BEGIN EXTRACTED RECORDS

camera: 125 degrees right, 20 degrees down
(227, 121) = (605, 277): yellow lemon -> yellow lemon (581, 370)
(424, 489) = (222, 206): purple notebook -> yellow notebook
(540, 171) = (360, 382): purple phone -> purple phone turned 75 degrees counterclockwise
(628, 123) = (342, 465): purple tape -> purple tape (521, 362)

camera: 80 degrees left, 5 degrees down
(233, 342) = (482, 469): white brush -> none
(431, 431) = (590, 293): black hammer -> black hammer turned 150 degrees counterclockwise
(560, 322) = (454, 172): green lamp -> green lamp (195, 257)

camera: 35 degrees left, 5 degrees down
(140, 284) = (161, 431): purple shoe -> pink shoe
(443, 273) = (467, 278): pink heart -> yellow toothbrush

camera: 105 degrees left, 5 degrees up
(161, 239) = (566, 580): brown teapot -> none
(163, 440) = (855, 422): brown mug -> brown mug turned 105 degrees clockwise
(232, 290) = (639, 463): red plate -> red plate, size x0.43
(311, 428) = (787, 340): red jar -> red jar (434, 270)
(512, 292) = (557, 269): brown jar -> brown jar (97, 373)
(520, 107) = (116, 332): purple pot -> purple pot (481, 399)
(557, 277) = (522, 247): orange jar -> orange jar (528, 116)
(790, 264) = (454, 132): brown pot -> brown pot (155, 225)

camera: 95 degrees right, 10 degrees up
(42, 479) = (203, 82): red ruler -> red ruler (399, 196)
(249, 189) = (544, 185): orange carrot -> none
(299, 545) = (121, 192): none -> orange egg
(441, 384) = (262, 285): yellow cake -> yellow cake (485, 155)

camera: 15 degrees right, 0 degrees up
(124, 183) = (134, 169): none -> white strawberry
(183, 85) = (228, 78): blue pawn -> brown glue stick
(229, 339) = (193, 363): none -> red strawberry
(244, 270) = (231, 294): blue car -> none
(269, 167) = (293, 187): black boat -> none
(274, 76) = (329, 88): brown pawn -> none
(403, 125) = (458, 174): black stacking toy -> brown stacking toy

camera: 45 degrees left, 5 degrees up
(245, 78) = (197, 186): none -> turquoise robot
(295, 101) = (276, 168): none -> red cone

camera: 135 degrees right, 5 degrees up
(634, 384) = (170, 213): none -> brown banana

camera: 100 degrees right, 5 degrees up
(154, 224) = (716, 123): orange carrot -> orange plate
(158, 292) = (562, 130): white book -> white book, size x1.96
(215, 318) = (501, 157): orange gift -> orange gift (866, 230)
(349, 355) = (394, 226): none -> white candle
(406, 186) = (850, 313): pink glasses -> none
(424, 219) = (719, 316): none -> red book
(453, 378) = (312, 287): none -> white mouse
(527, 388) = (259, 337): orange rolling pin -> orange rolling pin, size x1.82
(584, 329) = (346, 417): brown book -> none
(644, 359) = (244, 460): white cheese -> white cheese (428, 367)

END EXTRACTED RECORDS

(THE PROBLEM) Go through the listing above, count the lines that contain "counterclockwise", and state that number alone.

(THE COMPLETED TASK) 2